§ Work order
In your copy, repeat each record exactly and include no pictures.
----------------
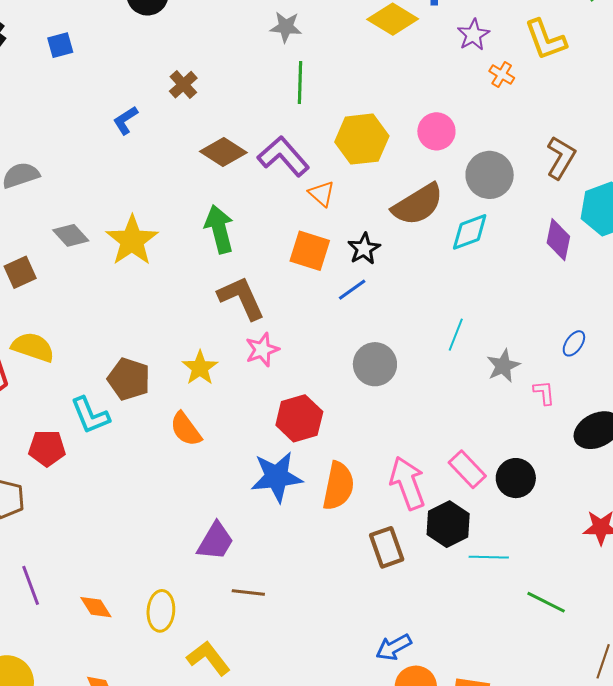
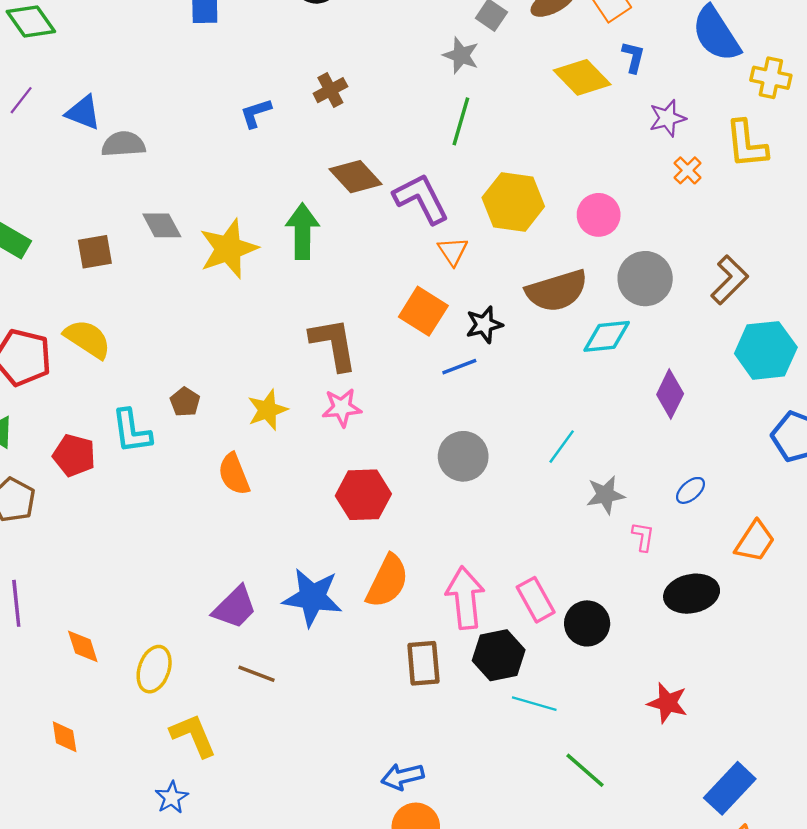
green arrow: (219, 229) -> (302, 231), moved
purple diamond: (558, 240) -> (670, 394), moved
brown pentagon: (129, 379) -> (185, 402), size x0.6
blue star: (277, 477) -> (312, 597), moved

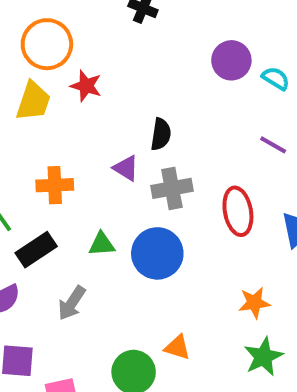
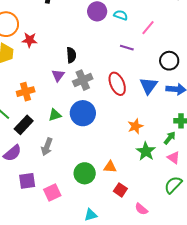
purple triangle: (126, 168) -> (58, 75), turned 48
orange triangle: (177, 347) -> (110, 167), moved

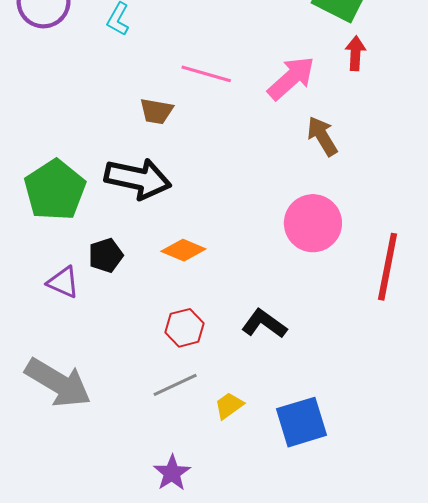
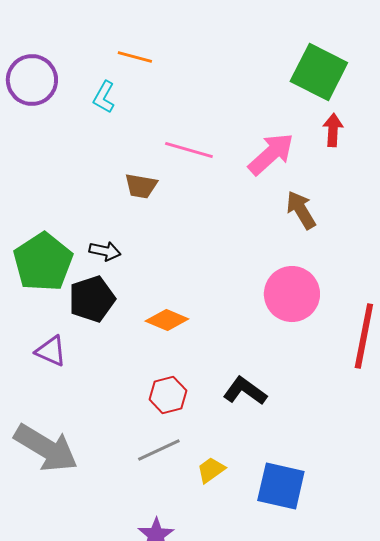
black arrow: (138, 179) -> (105, 251), moved, size x0.5
black pentagon: (106, 255) -> (92, 299), moved, size x1.4
blue square: (302, 422) -> (281, 486), turned 30

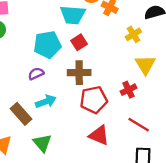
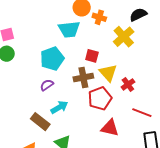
yellow cross: (133, 34) -> (124, 37), size x1.5
red square: (79, 42) -> (92, 56), moved, turned -32
yellow triangle: (145, 65) -> (108, 73), moved

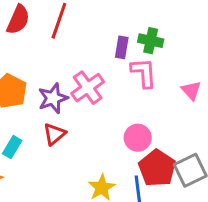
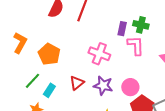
pink cross: (88, 88) -> (99, 54), turned -35
purple star: (53, 98) -> (103, 86), moved, turned 30

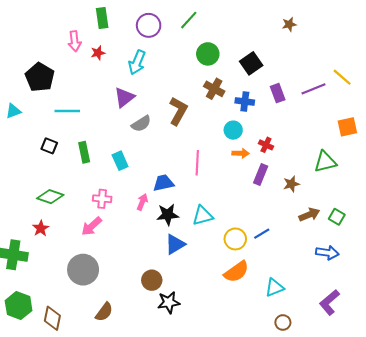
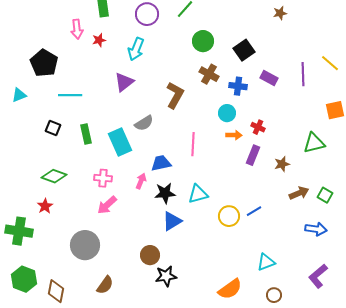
purple line: (314, 89) -> (303, 74), turned -70
purple rectangle: (278, 93) -> (269, 78), turned -42
gray semicircle: (141, 124) -> (144, 123), moved
cyan rectangle: (120, 161) -> (120, 142), size x1.5
pink arrow: (92, 226) -> (107, 205), moved
orange semicircle: (236, 272) -> (230, 289), moved

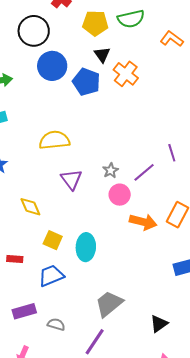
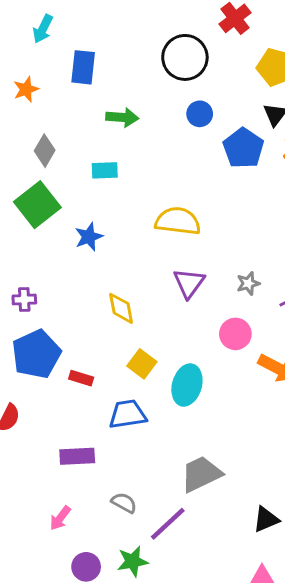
----------------
§ Answer box
green arrow: (219, 229) -> (302, 231), moved
purple diamond: (558, 240) -> (670, 394), moved
brown pentagon: (129, 379) -> (185, 402), size x0.6
blue star: (277, 477) -> (312, 597), moved

purple triangle: (126, 168) -> (58, 75), turned 48
orange triangle: (177, 347) -> (110, 167), moved

black arrow: (138, 179) -> (105, 251), moved, size x0.5
black pentagon: (106, 255) -> (92, 299), moved, size x1.4
blue square: (302, 422) -> (281, 486), turned 30

yellow cross: (133, 34) -> (124, 37), size x1.5
red square: (79, 42) -> (92, 56), moved, turned -32
yellow triangle: (145, 65) -> (108, 73), moved

pink cross: (88, 88) -> (99, 54), turned -35
purple star: (53, 98) -> (103, 86), moved, turned 30

purple line: (314, 89) -> (303, 74), turned -70
purple rectangle: (278, 93) -> (269, 78), turned -42
gray semicircle: (141, 124) -> (144, 123), moved
cyan rectangle: (120, 161) -> (120, 142), size x1.5
pink arrow: (92, 226) -> (107, 205), moved
orange semicircle: (236, 272) -> (230, 289), moved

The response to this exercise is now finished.